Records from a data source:
____________________

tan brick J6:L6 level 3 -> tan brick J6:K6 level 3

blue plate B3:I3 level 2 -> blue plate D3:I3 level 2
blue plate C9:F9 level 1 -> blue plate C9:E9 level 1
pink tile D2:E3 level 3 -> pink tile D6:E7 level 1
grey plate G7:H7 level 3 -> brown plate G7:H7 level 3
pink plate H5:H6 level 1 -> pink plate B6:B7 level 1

____________________

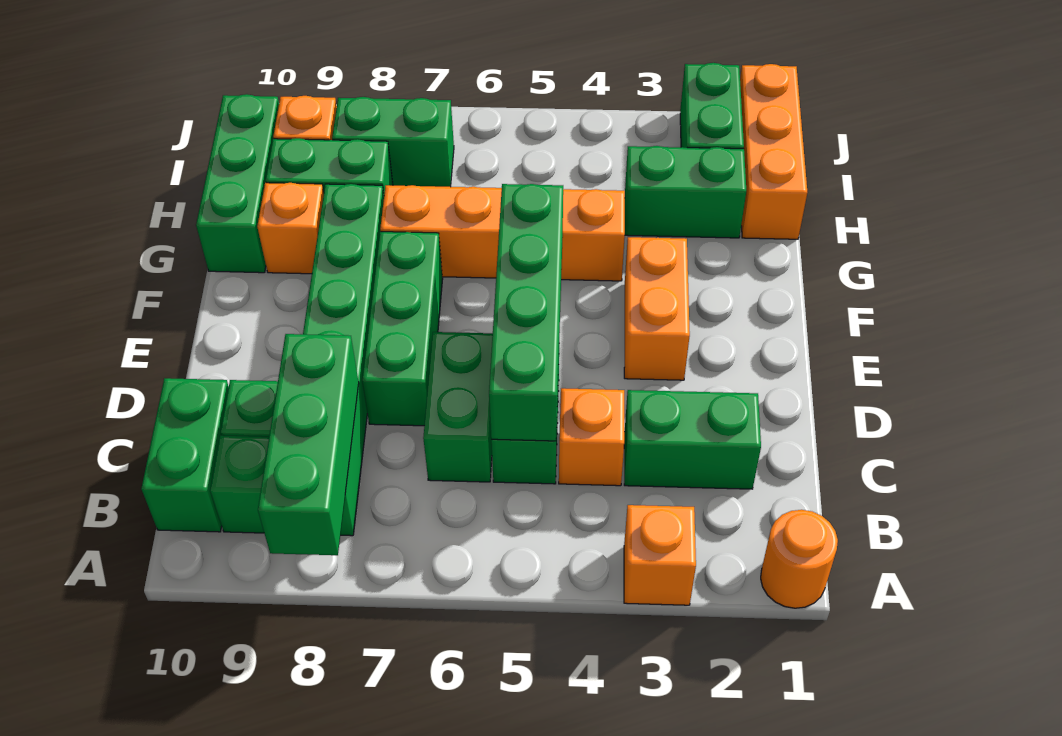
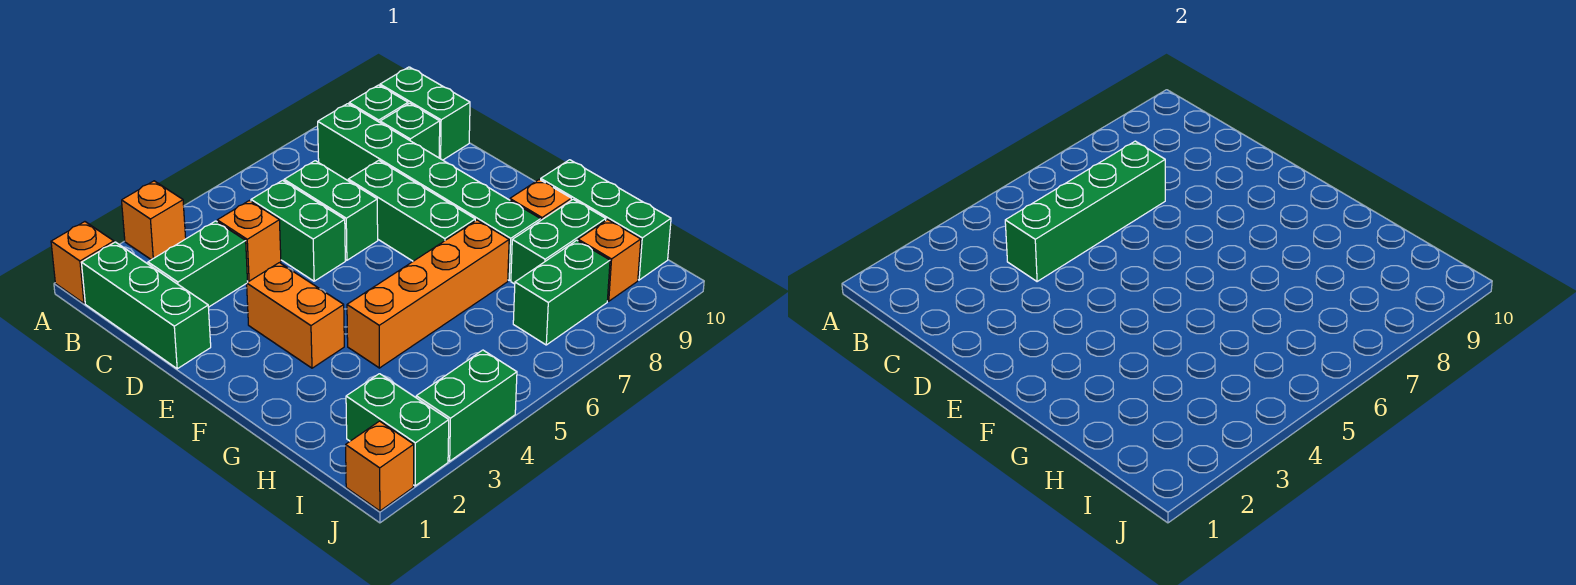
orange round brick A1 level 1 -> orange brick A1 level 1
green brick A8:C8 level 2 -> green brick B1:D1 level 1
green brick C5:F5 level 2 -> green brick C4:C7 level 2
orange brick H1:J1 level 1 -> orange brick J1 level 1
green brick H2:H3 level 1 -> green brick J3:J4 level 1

____________________

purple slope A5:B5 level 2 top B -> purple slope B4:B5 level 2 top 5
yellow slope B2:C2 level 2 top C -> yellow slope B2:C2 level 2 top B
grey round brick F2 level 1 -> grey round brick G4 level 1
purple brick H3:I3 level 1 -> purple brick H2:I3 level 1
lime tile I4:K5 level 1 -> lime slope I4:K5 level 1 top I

____________________

■ **Work instructions**: The entries above hold the needed span. Transcribe exactly the lines from the one with "grey plate G7:H7" to the one with "pink plate H5:H6", both included.

■ **Solution to the exercise**:
grey plate G7:H7 level 3 -> brown plate G7:H7 level 3
pink plate H5:H6 level 1 -> pink plate B6:B7 level 1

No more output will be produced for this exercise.